- **Task requirements**
The line containing "yellow ball (387, 35, 448, 101)" and each line after it, through the final line of the data, are to be retyped exactly, with pictures left out.

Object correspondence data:
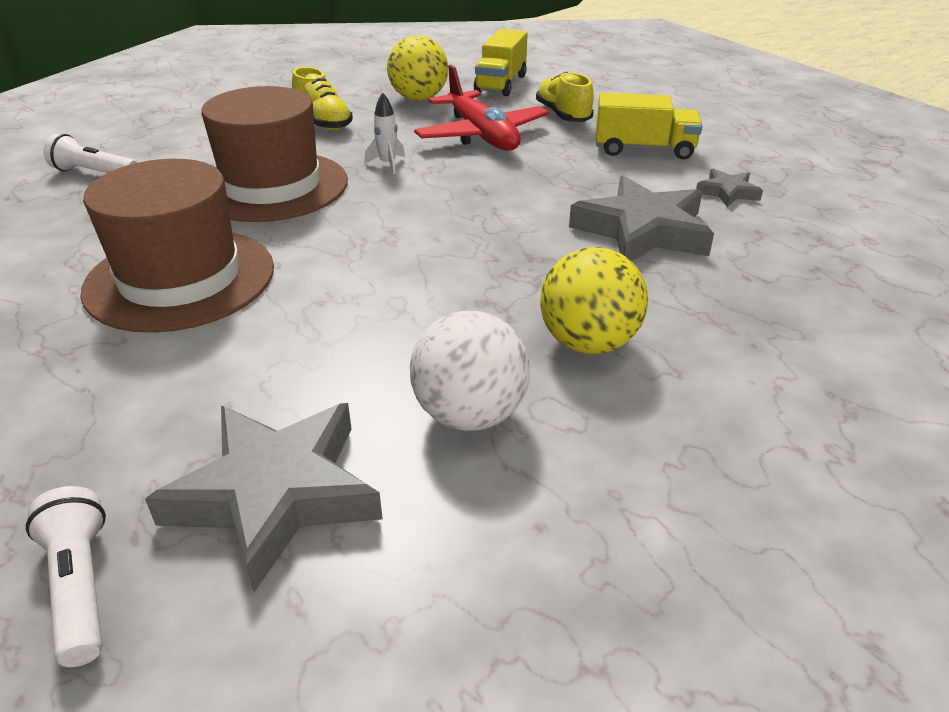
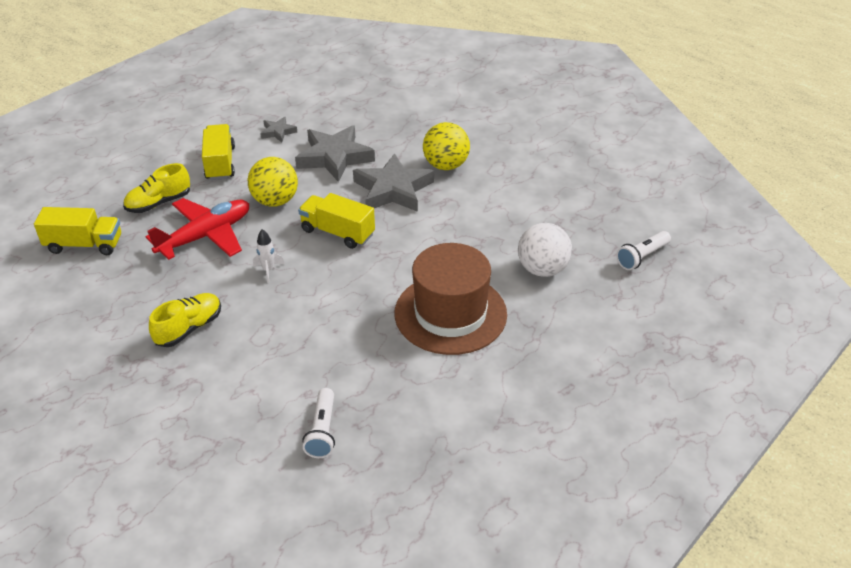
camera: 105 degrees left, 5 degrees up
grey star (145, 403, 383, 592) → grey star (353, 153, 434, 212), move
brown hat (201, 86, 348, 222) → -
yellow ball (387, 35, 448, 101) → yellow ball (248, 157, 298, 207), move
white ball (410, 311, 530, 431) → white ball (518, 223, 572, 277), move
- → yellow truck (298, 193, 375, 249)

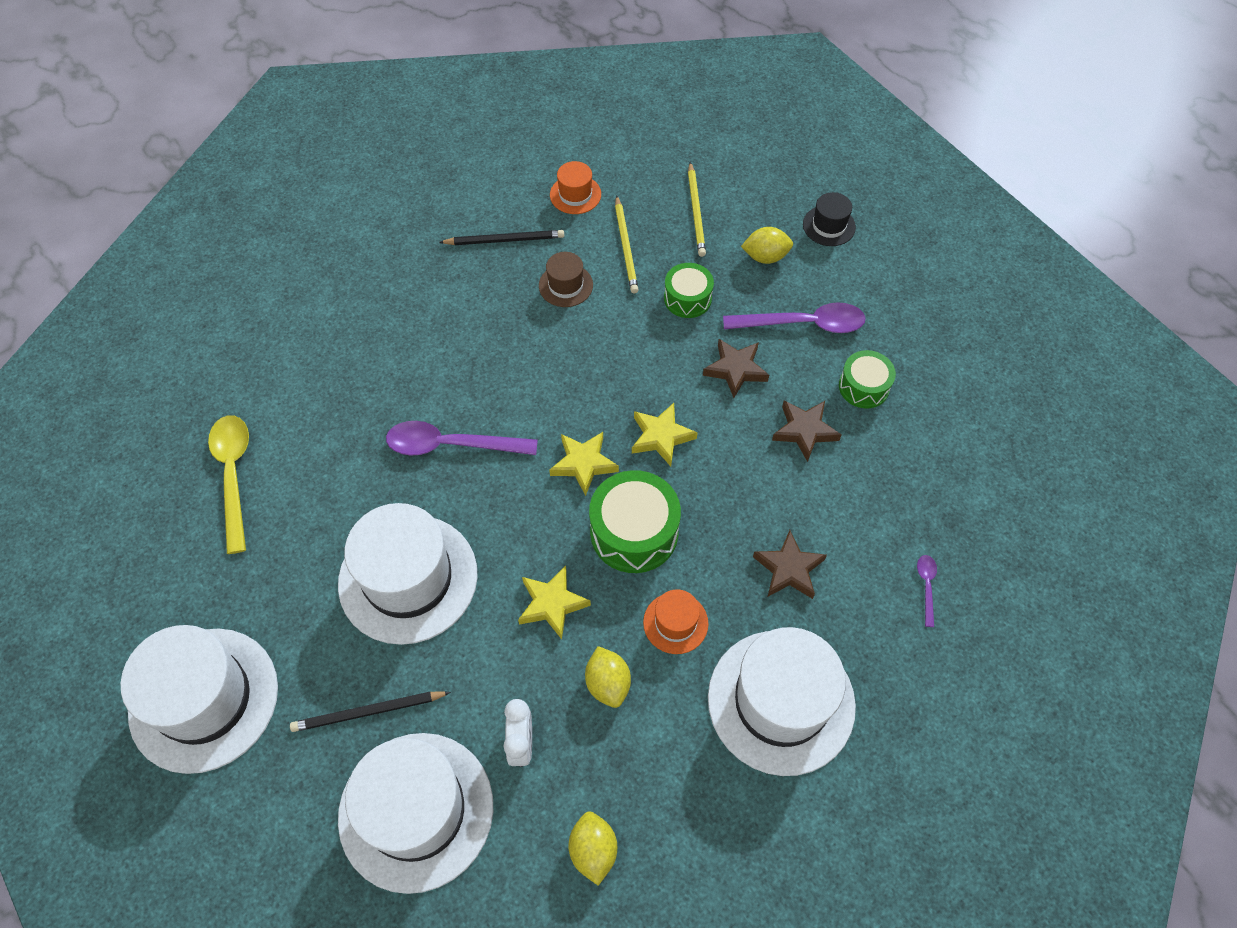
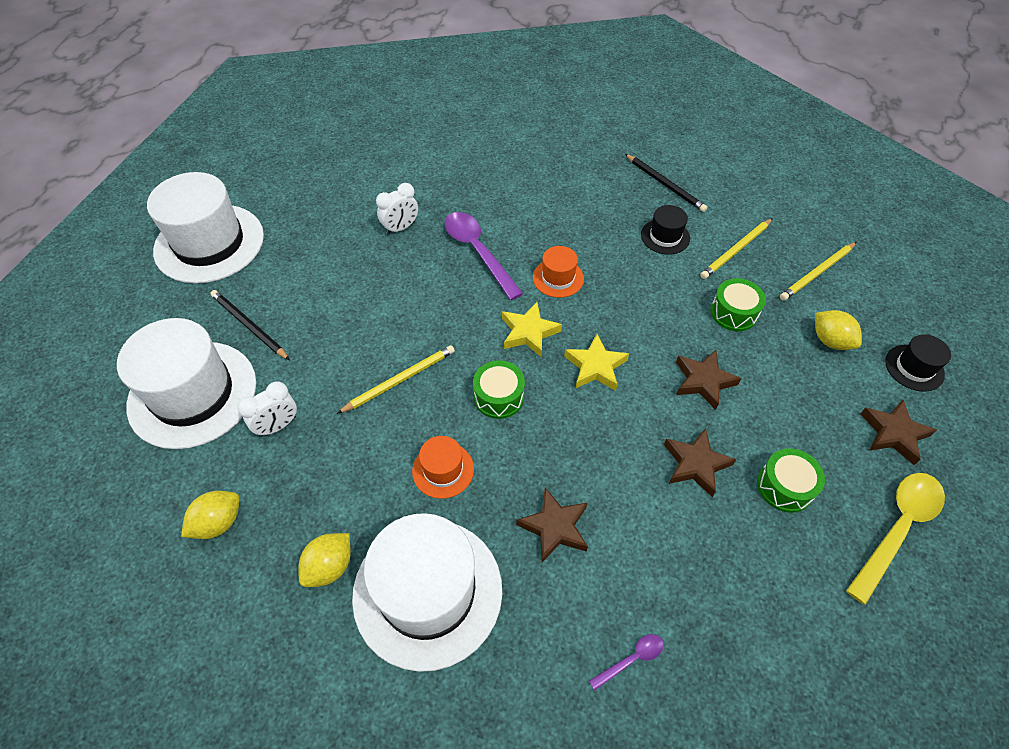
camera: 55 degrees right, 5 degrees down
yellow spoon (208, 415, 249, 554) → yellow spoon (846, 473, 945, 605), move
white hat (338, 503, 478, 645) → -
yellow star (518, 566, 591, 639) → yellow pencil (337, 345, 455, 414)
brown hat (539, 252, 593, 307) → black hat (641, 205, 690, 255)
orange hat (550, 161, 601, 214) → orange hat (533, 246, 584, 298), move
yellow lemon (585, 646, 631, 708) → yellow lemon (298, 533, 351, 587), move
green drum (589, 470, 681, 573) → green drum (473, 360, 525, 419), x0.62
purple spoon (723, 302, 866, 333) → -
- → white clock (376, 183, 418, 235)
- → brown star (860, 400, 937, 465)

- **Expected answer**
yellow ball (387, 35, 448, 101) → yellow ball (248, 157, 298, 207), move
white ball (410, 311, 530, 431) → white ball (518, 223, 572, 277), move
- → yellow truck (298, 193, 375, 249)

camera: 55 degrees right, 5 degrees down
yellow spoon (208, 415, 249, 554) → yellow spoon (846, 473, 945, 605), move
white hat (338, 503, 478, 645) → -
yellow star (518, 566, 591, 639) → yellow pencil (337, 345, 455, 414)
brown hat (539, 252, 593, 307) → black hat (641, 205, 690, 255)
orange hat (550, 161, 601, 214) → orange hat (533, 246, 584, 298), move
yellow lemon (585, 646, 631, 708) → yellow lemon (298, 533, 351, 587), move
green drum (589, 470, 681, 573) → green drum (473, 360, 525, 419), x0.62
purple spoon (723, 302, 866, 333) → -
- → white clock (376, 183, 418, 235)
- → brown star (860, 400, 937, 465)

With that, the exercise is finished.